*** Block opens ***
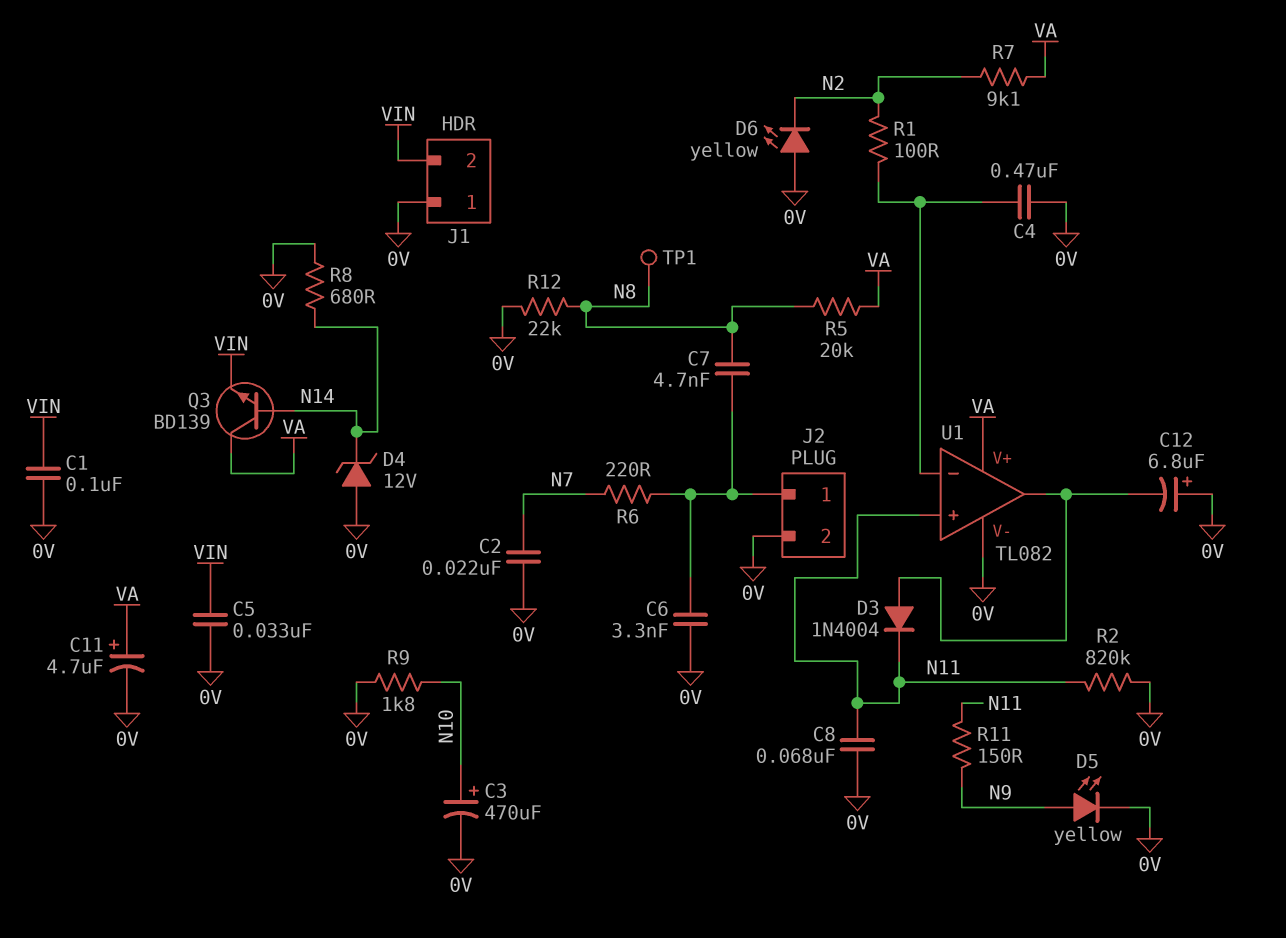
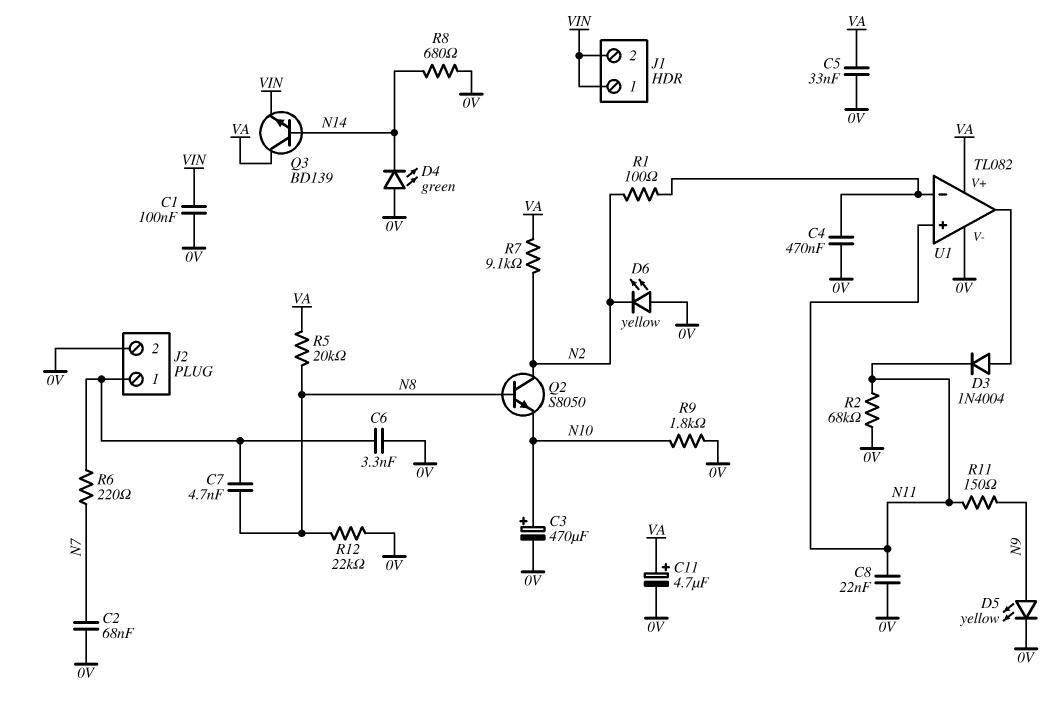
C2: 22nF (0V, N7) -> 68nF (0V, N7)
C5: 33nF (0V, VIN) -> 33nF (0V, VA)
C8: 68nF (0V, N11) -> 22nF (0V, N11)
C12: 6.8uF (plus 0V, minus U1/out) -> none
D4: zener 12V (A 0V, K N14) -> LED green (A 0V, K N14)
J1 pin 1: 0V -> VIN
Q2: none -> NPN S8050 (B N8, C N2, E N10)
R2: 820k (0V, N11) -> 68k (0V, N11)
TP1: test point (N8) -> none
*** Block closes ***
*** Block opens ***
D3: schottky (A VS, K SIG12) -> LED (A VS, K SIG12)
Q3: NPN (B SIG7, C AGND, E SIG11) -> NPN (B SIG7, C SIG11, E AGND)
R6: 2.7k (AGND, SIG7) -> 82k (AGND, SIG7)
*** Block closes ***
§ **PROBLEM REQUIREMENTS**
Go through the material above and output exactly the lines from the one containing "C8: 68nF (0V, N11) -> 22nF (0V, N11)" through the one containing "TP1: test point (N8) -> none".

§ **THE COMPLETED TASK**
C8: 68nF (0V, N11) -> 22nF (0V, N11)
C12: 6.8uF (plus 0V, minus U1/out) -> none
D4: zener 12V (A 0V, K N14) -> LED green (A 0V, K N14)
J1 pin 1: 0V -> VIN
Q2: none -> NPN S8050 (B N8, C N2, E N10)
R2: 820k (0V, N11) -> 68k (0V, N11)
TP1: test point (N8) -> none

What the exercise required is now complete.